[[ Material for this task open ]]
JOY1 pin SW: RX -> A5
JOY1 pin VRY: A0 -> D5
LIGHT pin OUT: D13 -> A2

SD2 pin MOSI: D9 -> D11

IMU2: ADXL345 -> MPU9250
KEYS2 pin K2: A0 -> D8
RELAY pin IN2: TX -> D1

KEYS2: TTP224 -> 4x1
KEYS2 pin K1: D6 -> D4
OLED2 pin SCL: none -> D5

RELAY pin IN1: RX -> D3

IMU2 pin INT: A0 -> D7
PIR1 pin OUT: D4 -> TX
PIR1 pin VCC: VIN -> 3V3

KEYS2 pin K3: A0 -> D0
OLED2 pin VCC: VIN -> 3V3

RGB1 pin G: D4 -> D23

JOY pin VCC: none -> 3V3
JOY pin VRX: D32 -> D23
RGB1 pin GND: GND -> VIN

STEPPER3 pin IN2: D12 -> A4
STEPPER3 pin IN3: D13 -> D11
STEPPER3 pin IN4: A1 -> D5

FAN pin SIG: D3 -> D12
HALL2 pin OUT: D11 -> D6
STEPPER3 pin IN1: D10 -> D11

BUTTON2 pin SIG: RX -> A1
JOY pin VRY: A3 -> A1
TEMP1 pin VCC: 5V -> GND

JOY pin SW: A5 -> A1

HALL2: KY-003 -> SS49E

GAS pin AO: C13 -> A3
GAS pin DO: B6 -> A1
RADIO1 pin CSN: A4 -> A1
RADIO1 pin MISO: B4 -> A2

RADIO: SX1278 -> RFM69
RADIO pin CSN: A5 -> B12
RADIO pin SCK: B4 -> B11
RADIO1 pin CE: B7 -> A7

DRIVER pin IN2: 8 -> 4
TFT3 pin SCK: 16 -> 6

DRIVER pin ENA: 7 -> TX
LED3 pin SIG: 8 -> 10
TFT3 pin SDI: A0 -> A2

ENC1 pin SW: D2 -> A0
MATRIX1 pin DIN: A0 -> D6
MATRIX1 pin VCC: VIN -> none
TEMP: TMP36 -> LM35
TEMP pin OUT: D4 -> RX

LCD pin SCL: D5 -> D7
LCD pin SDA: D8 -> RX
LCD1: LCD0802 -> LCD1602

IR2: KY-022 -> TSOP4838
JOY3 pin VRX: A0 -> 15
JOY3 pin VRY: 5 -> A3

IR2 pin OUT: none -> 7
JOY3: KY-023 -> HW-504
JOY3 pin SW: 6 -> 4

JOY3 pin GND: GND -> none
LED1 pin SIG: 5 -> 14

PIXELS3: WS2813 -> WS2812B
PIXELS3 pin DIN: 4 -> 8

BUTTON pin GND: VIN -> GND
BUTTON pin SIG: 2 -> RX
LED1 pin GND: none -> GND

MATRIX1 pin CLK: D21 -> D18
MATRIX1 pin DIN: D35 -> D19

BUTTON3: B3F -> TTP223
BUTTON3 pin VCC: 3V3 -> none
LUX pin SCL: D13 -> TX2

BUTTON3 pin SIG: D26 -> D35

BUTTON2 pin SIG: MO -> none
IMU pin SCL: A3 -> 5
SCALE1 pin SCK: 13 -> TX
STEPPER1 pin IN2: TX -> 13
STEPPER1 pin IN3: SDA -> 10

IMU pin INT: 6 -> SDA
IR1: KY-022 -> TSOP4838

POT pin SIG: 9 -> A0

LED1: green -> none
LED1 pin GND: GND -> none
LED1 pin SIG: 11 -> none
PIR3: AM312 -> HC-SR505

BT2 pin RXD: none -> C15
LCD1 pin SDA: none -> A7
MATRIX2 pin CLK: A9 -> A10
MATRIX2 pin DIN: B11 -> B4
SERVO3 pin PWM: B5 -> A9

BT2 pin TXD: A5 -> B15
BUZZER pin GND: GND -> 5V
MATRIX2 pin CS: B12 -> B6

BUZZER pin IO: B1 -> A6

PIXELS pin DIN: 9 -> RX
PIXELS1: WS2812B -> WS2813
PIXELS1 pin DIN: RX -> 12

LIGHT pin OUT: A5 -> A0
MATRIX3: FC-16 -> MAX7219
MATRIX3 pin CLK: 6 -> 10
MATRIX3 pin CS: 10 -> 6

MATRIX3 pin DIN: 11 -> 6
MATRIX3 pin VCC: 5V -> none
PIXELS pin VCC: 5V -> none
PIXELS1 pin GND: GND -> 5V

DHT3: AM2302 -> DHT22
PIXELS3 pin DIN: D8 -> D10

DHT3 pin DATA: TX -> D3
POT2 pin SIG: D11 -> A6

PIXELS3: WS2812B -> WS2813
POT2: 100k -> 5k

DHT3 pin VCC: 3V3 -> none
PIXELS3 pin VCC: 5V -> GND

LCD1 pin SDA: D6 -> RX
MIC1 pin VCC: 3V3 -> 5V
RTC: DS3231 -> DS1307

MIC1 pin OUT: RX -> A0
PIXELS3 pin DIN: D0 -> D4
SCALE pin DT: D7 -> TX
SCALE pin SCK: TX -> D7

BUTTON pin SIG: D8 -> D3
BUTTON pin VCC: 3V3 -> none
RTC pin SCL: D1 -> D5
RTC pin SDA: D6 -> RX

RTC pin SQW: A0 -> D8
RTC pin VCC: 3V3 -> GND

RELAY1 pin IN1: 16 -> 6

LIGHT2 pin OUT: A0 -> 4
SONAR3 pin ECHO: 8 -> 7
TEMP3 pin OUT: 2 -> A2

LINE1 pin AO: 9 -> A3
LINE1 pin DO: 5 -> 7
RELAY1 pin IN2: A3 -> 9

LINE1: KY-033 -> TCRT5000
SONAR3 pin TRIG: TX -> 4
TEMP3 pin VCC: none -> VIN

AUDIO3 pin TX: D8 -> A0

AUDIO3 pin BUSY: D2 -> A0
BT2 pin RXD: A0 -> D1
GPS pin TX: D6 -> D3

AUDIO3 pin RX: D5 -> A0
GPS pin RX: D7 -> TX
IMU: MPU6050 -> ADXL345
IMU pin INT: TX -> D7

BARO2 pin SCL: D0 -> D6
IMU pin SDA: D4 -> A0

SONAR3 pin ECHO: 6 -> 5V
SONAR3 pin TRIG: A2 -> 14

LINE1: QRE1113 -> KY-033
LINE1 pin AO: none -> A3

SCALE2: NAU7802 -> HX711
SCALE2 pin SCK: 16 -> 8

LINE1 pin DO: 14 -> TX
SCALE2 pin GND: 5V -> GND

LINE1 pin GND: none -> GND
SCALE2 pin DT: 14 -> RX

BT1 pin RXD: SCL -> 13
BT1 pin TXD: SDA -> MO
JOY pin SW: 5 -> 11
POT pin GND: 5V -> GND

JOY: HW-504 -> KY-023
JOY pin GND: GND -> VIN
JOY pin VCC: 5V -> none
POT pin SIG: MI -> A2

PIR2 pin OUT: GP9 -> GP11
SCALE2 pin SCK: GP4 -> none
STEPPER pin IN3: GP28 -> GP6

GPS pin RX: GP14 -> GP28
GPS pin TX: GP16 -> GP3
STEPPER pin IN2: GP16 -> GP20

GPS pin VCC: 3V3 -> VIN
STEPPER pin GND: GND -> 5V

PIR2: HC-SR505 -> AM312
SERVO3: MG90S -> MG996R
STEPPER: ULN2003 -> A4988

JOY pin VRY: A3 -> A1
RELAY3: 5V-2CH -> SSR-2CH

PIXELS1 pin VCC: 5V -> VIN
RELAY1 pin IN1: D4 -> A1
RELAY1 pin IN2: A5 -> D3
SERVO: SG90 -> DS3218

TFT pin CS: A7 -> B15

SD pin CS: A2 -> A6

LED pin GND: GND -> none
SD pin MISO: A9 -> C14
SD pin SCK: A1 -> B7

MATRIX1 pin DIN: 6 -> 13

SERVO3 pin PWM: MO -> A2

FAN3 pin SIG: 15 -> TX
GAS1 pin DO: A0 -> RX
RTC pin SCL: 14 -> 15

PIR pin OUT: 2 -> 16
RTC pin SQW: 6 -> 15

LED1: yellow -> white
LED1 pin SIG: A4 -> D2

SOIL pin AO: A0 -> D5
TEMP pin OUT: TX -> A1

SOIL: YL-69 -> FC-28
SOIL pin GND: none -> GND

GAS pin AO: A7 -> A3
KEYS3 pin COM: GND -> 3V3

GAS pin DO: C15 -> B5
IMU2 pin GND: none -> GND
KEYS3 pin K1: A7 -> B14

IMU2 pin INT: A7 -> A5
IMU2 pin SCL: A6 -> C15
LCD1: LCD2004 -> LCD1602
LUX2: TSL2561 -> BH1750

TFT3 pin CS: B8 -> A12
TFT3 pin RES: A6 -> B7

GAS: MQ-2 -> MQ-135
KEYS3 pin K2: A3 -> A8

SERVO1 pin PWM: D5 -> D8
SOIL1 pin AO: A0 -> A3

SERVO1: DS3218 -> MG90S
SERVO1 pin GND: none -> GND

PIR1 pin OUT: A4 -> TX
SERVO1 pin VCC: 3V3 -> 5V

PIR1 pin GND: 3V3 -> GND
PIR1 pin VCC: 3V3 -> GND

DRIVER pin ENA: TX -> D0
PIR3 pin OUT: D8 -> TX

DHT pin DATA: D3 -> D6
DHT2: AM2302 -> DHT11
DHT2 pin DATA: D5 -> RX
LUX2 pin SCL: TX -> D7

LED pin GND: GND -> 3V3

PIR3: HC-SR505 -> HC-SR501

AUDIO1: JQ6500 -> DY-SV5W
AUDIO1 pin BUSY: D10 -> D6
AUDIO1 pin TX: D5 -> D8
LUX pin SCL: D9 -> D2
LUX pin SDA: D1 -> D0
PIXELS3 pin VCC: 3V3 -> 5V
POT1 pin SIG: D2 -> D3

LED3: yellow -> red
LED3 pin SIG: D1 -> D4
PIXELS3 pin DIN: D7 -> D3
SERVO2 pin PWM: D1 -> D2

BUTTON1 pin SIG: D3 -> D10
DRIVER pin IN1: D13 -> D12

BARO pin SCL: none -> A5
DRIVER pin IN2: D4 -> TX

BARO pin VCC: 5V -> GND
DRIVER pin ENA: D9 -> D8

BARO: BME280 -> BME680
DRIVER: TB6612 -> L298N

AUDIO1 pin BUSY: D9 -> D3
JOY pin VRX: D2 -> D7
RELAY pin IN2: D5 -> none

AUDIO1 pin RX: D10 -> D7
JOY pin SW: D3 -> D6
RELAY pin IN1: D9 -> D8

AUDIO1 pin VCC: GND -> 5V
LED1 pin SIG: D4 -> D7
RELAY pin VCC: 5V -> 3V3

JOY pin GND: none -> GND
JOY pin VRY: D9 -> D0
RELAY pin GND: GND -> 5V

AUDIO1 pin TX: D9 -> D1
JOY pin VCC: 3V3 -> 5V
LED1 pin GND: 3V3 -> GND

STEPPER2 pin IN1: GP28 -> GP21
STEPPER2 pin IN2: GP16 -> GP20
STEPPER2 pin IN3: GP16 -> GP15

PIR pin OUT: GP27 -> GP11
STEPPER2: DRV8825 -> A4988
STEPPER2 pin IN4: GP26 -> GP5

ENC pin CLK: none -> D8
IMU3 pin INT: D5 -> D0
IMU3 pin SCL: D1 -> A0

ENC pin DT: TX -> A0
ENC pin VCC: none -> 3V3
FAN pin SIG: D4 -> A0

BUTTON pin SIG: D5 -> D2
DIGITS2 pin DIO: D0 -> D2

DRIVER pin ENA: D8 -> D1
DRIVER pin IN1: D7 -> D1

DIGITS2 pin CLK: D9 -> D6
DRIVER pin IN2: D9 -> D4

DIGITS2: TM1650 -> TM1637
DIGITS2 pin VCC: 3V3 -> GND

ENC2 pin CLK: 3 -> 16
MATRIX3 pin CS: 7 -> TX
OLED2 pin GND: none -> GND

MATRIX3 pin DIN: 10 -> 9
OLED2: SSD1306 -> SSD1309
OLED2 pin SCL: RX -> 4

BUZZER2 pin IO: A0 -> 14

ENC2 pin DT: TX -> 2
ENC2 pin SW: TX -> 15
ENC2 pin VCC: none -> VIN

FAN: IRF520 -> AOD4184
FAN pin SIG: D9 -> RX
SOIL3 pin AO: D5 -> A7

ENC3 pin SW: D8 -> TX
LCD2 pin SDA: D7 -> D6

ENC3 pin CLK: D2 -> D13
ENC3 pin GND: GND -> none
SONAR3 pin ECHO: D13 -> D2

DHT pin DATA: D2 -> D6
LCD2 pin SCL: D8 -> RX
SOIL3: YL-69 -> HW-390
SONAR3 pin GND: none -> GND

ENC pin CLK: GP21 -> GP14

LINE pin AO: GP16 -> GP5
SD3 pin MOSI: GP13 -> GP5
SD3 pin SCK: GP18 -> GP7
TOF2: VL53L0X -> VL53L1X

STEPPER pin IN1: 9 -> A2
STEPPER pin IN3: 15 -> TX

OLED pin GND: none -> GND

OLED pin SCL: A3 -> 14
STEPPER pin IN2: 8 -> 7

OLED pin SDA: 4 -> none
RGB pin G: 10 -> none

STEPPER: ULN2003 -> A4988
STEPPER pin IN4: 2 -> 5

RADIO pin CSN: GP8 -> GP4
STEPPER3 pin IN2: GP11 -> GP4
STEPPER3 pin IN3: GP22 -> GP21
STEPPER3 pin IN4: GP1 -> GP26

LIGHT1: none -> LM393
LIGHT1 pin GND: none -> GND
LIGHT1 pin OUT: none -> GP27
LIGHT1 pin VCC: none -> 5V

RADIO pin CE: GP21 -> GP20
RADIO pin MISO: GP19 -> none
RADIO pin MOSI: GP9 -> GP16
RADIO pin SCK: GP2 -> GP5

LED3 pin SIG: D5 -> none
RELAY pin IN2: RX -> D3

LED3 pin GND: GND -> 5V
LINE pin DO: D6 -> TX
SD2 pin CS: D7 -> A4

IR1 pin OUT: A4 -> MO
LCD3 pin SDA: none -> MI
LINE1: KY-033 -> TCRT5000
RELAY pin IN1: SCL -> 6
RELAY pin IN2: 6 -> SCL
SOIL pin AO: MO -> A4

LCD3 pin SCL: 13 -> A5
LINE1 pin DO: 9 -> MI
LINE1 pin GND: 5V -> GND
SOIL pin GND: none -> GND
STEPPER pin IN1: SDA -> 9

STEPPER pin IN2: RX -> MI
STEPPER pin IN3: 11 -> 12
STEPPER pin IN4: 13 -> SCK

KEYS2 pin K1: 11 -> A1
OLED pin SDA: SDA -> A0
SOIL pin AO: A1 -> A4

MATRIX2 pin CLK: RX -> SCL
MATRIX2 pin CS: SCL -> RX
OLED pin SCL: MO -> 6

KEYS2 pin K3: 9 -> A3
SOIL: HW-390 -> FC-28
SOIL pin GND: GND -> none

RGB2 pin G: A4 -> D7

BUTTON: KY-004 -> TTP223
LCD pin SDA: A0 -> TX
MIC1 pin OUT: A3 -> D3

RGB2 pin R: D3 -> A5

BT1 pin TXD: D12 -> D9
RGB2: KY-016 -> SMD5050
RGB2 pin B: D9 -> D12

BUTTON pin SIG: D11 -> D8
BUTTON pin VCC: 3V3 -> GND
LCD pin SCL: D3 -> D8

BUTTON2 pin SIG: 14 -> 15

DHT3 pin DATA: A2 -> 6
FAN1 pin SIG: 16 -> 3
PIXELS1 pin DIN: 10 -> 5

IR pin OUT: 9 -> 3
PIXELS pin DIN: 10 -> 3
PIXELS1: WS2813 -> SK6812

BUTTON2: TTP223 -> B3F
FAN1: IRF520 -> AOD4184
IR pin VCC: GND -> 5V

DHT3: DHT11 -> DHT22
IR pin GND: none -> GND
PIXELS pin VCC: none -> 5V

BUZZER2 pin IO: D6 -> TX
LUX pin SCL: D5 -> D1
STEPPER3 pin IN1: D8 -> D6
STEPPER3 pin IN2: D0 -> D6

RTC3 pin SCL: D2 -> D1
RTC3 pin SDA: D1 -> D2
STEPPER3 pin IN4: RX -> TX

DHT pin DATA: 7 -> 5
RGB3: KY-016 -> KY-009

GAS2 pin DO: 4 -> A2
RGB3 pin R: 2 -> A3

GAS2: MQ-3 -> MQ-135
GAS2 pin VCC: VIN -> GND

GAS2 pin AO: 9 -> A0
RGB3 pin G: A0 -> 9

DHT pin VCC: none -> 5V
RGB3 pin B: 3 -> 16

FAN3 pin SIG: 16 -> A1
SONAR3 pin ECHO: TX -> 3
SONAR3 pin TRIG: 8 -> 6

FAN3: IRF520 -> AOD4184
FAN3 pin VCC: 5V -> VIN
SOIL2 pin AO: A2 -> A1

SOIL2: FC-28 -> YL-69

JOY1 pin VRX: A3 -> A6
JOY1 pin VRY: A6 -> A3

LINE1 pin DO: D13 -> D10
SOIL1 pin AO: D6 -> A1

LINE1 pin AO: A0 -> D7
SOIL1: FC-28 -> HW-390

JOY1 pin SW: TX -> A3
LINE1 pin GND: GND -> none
[[ Material for this task closed ]]
▸ **Exercise goal**
Give the number of lines in the entries that contain "MISO", and add nothing.

▸ **Result for this task**
3